== PROVIDED DATA ==
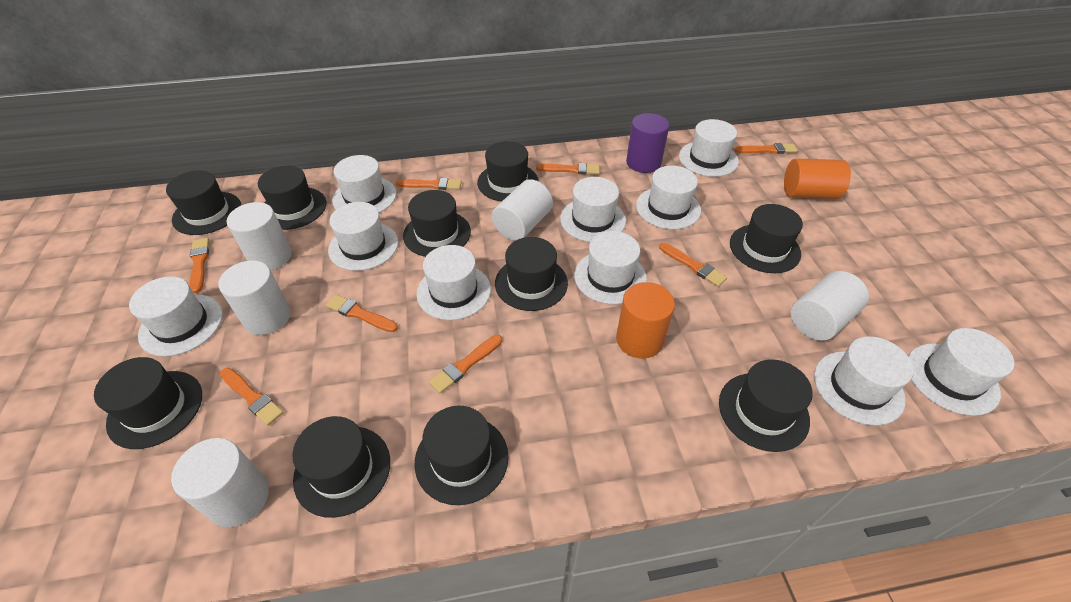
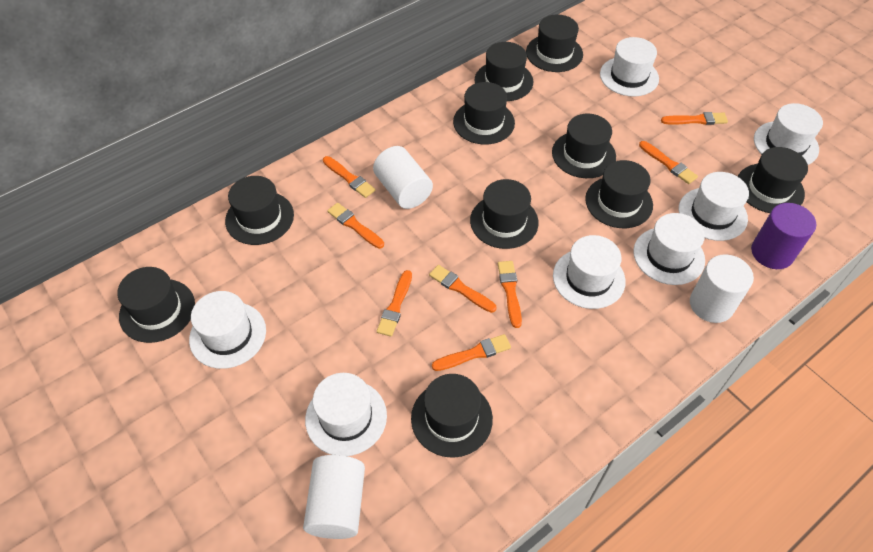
orange cylinder: 2 -> 0
white cylinder: 5 -> 3
white hat: 10 -> 7

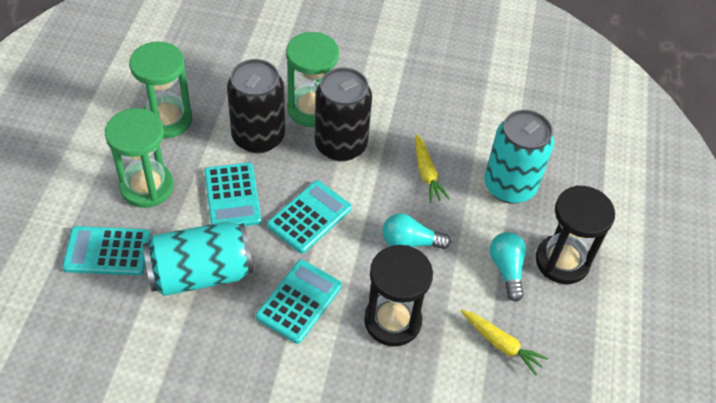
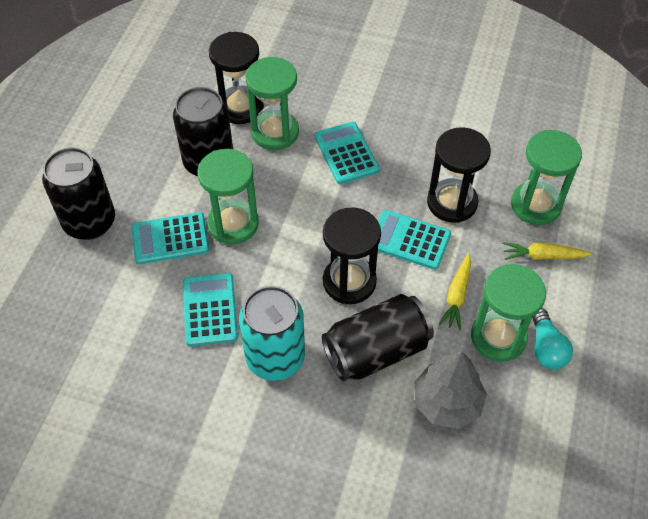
black can: 2 -> 3
black hourglass: 2 -> 3
green hourglass: 3 -> 4
grey tree: 0 -> 1
turquoise can: 2 -> 1
turquoise light bulb: 2 -> 1

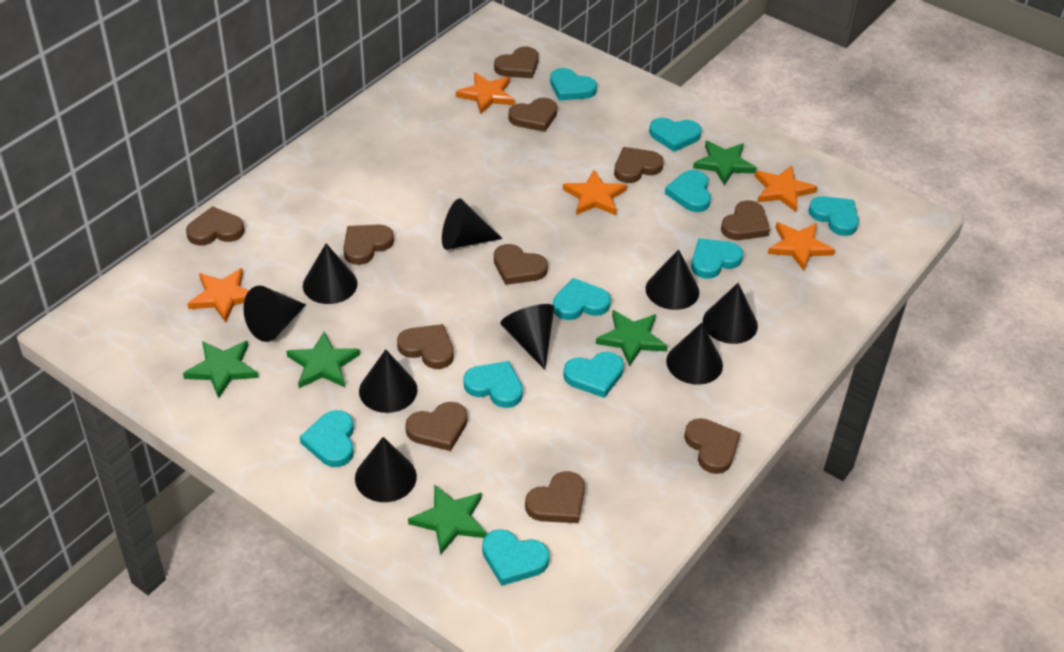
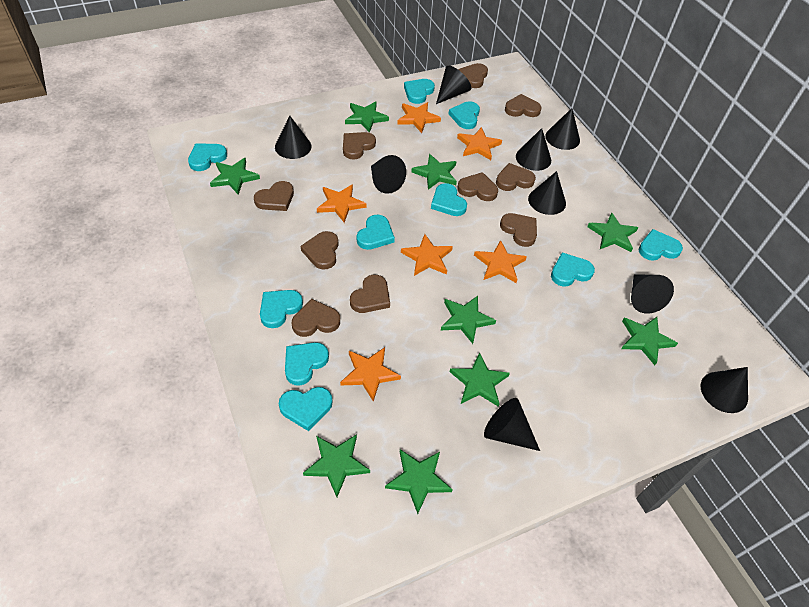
brown heart: 11 -> 10
green star: 5 -> 9
orange star: 5 -> 6

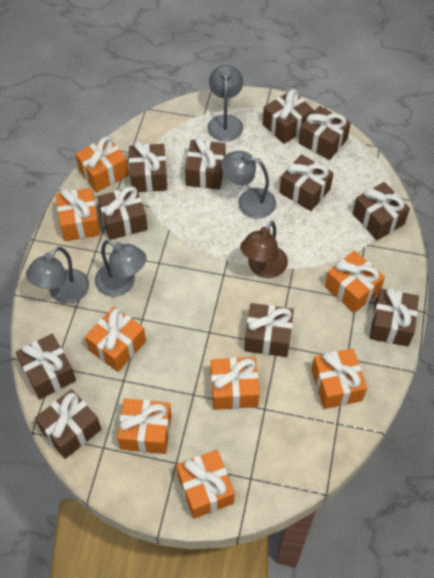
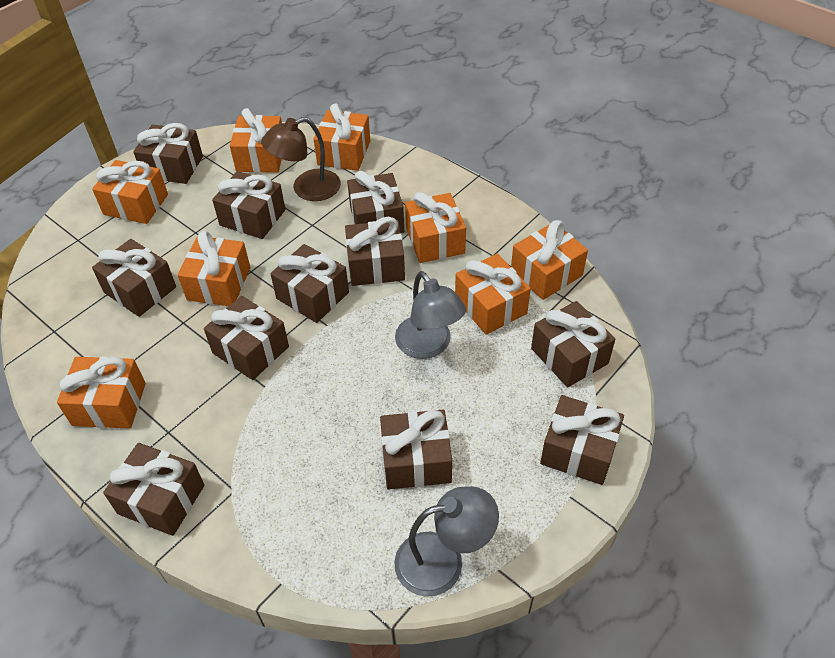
grey lamp: 4 -> 2

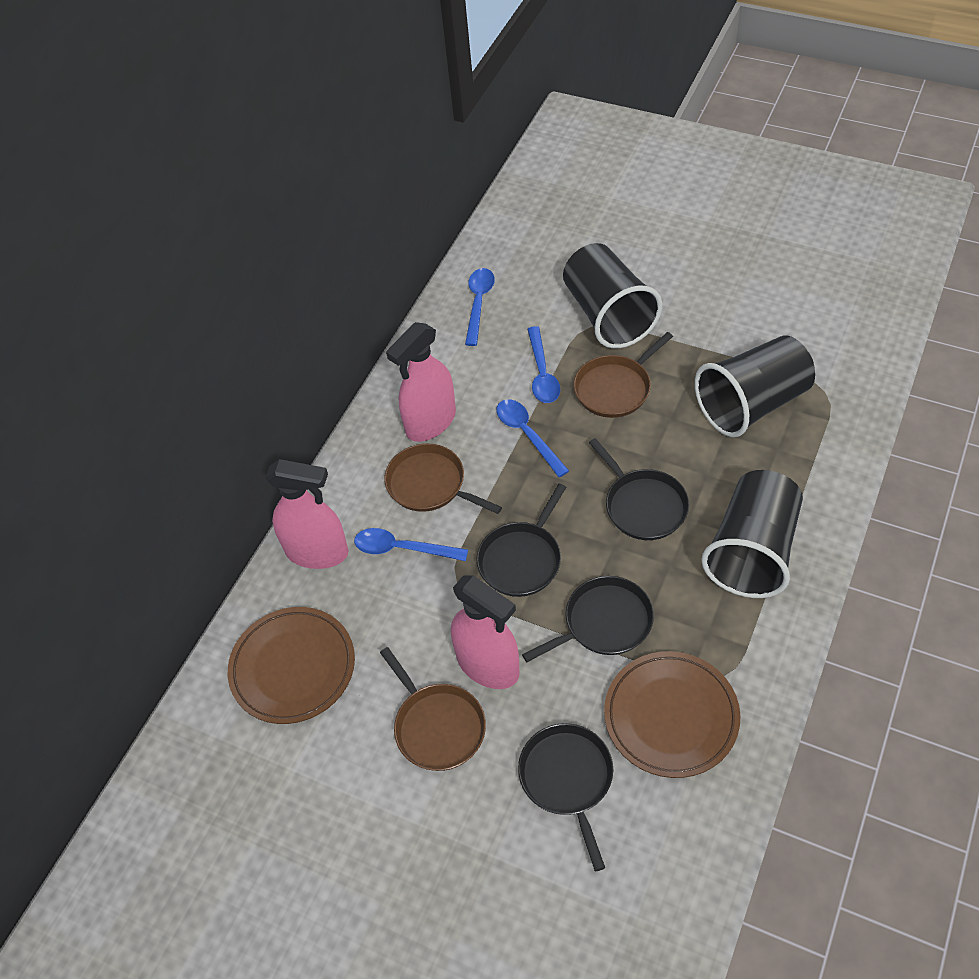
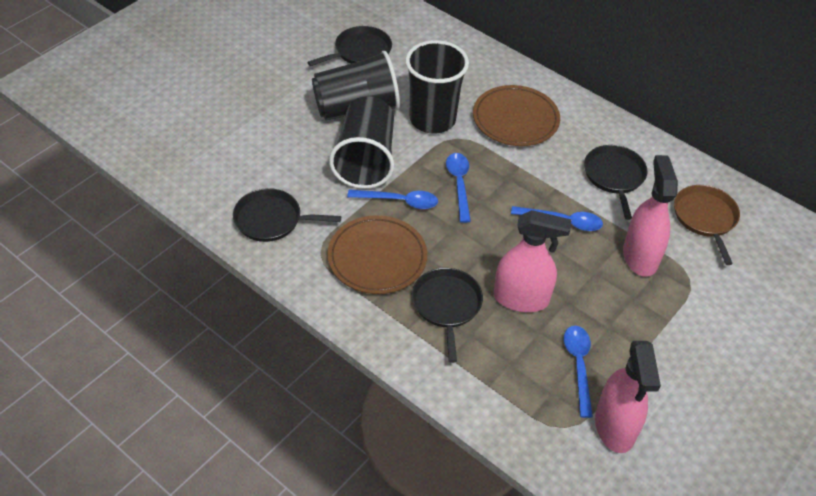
brown pan: 3 -> 1

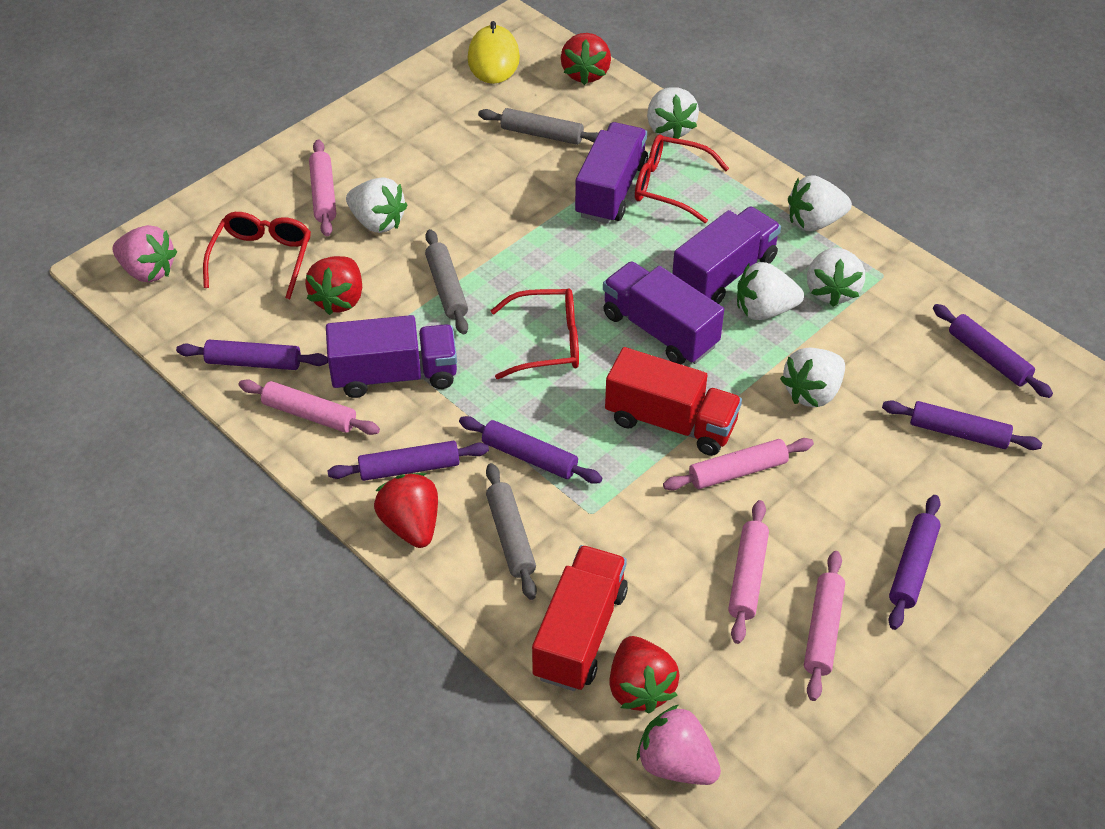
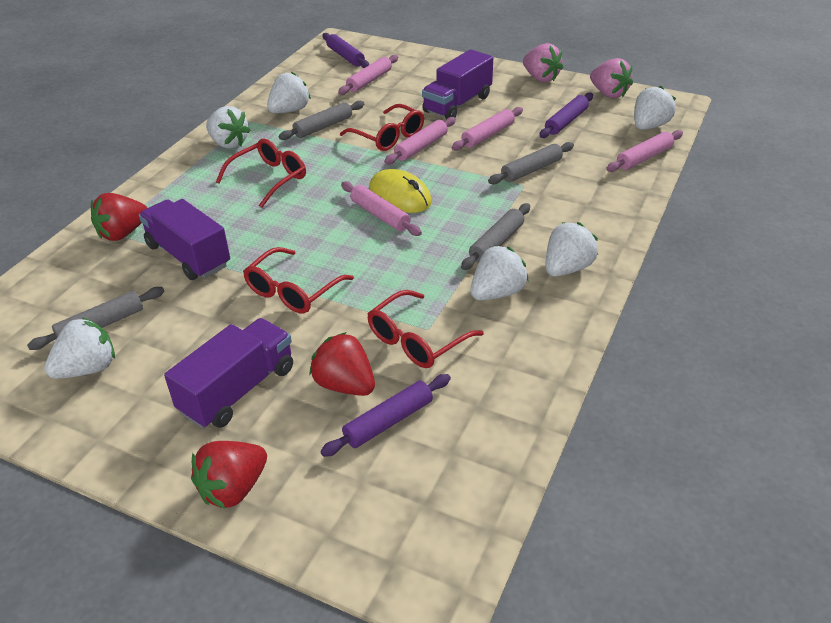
grey rolling pin: 3 -> 4
purple rolling pin: 6 -> 3
purple truck: 4 -> 3
red glasses: 3 -> 4
red strawberry: 4 -> 3
red truck: 2 -> 0

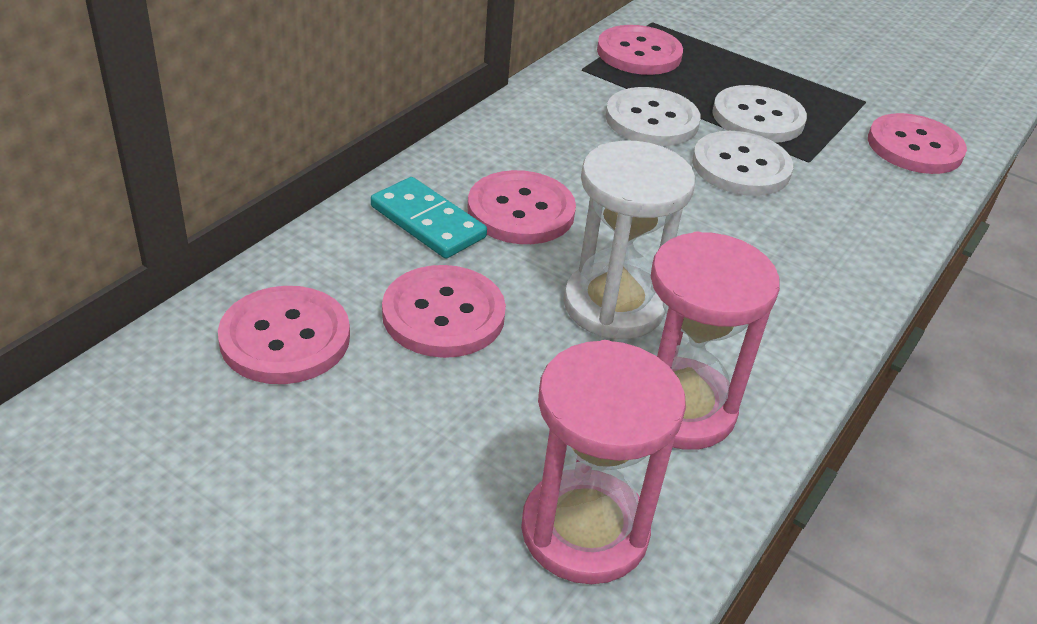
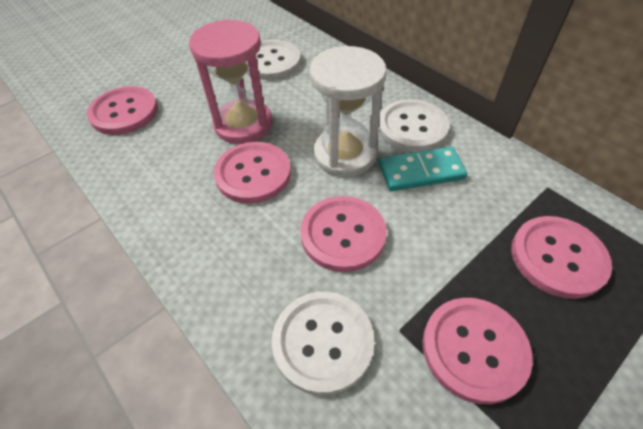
pink hourglass: 2 -> 1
===
*WORK ORDER*. Find the line with "turquoise can: 2 -> 1" in the listing above, then write it out along with every later line through the last one, exactly, omitting pictures.

*SOLUTION TO THE PROBLEM*.
turquoise can: 2 -> 1
turquoise light bulb: 2 -> 1

brown heart: 11 -> 10
green star: 5 -> 9
orange star: 5 -> 6

grey lamp: 4 -> 2

brown pan: 3 -> 1

grey rolling pin: 3 -> 4
purple rolling pin: 6 -> 3
purple truck: 4 -> 3
red glasses: 3 -> 4
red strawberry: 4 -> 3
red truck: 2 -> 0

pink hourglass: 2 -> 1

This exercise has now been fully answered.